### Try it
For each line of the listing, output an exact copy.

### Records for the task
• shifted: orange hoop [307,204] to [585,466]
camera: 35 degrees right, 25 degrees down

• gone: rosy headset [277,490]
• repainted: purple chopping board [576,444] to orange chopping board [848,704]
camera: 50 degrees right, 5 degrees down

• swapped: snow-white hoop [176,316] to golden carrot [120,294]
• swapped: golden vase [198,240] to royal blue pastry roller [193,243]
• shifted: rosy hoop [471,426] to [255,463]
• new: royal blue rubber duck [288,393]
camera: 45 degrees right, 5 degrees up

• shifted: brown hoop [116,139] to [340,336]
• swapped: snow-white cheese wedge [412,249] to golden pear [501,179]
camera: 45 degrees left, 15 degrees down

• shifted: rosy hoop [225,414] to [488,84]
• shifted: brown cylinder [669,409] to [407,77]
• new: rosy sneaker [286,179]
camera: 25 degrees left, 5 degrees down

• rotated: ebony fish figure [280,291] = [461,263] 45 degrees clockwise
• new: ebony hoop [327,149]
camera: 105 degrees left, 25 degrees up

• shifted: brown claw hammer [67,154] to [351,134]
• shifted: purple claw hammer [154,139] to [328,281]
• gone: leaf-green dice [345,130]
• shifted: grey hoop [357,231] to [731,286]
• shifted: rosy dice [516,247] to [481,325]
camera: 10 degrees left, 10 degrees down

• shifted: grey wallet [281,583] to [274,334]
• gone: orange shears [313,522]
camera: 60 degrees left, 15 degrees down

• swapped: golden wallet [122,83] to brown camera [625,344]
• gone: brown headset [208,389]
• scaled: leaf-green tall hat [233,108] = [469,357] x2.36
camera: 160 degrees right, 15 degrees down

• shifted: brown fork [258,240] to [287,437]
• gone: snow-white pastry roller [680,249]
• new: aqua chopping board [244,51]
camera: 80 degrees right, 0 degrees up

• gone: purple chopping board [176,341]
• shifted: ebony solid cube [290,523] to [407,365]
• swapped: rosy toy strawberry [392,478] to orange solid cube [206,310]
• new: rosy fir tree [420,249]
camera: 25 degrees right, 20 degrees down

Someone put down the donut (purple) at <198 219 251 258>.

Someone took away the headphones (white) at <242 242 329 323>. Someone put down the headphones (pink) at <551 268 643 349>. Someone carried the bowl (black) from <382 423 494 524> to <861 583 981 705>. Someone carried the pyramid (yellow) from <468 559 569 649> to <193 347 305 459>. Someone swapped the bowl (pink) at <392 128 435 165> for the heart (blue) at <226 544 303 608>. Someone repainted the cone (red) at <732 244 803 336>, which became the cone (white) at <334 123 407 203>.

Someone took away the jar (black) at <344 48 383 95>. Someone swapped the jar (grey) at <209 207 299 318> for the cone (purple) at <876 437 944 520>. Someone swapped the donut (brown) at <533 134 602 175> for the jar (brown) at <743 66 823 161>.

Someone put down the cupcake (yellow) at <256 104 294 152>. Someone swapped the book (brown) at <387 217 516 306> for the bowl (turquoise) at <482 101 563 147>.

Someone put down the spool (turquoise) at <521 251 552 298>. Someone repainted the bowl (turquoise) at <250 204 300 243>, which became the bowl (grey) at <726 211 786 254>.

### Answer space
• shifted: orange hoop [307,204] to [585,466]
camera: 35 degrees right, 25 degrees down

• gone: rosy headset [277,490]
• repainted: purple chopping board [576,444] to orange chopping board [848,704]
camera: 50 degrees right, 5 degrees down

• swapped: snow-white hoop [176,316] to golden carrot [120,294]
• swapped: golden vase [198,240] to royal blue pastry roller [193,243]
• shifted: rosy hoop [471,426] to [255,463]
• new: royal blue rubber duck [288,393]
camera: 45 degrees right, 5 degrees up

• shifted: brown hoop [116,139] to [340,336]
• swapped: snow-white cheese wedge [412,249] to golden pear [501,179]
camera: 45 degrees left, 15 degrees down

• shifted: rosy hoop [225,414] to [488,84]
• shifted: brown cylinder [669,409] to [407,77]
• new: rosy sneaker [286,179]
camera: 25 degrees left, 5 degrees down

• rotated: ebony fish figure [280,291] = [461,263] 45 degrees clockwise
• new: ebony hoop [327,149]
camera: 105 degrees left, 25 degrees up

• shifted: brown claw hammer [67,154] to [351,134]
• shifted: purple claw hammer [154,139] to [328,281]
• gone: leaf-green dice [345,130]
• shifted: grey hoop [357,231] to [731,286]
• shifted: rosy dice [516,247] to [481,325]
camera: 10 degrees left, 10 degrees down

• shifted: grey wallet [281,583] to [274,334]
• gone: orange shears [313,522]
camera: 60 degrees left, 15 degrees down

• swapped: golden wallet [122,83] to brown camera [625,344]
• gone: brown headset [208,389]
• scaled: leaf-green tall hat [233,108] = [469,357] x2.36
camera: 160 degrees right, 15 degrees down

• shifted: brown fork [258,240] to [287,437]
• gone: snow-white pastry roller [680,249]
• new: aqua chopping board [244,51]
camera: 80 degrees right, 0 degrees up

• gone: purple chopping board [176,341]
• shifted: ebony solid cube [290,523] to [407,365]
• swapped: rosy toy strawberry [392,478] to orange solid cube [206,310]
• new: rosy fir tree [420,249]
camera: 25 degrees right, 20 degrees down

Someone put down the donut (purple) at <198 219 251 258>.

Someone took away the headphones (white) at <242 242 329 323>. Someone put down the headphones (pink) at <551 268 643 349>. Someone carried the bowl (black) from <382 423 494 524> to <861 583 981 705>. Someone carried the pyramid (yellow) from <468 559 569 649> to <193 347 305 459>. Someone swapped the bowl (pink) at <392 128 435 165> for the heart (blue) at <226 544 303 608>. Someone repainted the cone (red) at <732 244 803 336>, which became the cone (white) at <334 123 407 203>.

Someone took away the jar (black) at <344 48 383 95>. Someone swapped the jar (grey) at <209 207 299 318> for the cone (purple) at <876 437 944 520>. Someone swapped the donut (brown) at <533 134 602 175> for the jar (brown) at <743 66 823 161>.

Someone put down the cupcake (yellow) at <256 104 294 152>. Someone swapped the book (brown) at <387 217 516 306> for the bowl (turquoise) at <482 101 563 147>.

Someone put down the spool (turquoise) at <521 251 552 298>. Someone repainted the bowl (turquoise) at <250 204 300 243>, which became the bowl (grey) at <726 211 786 254>.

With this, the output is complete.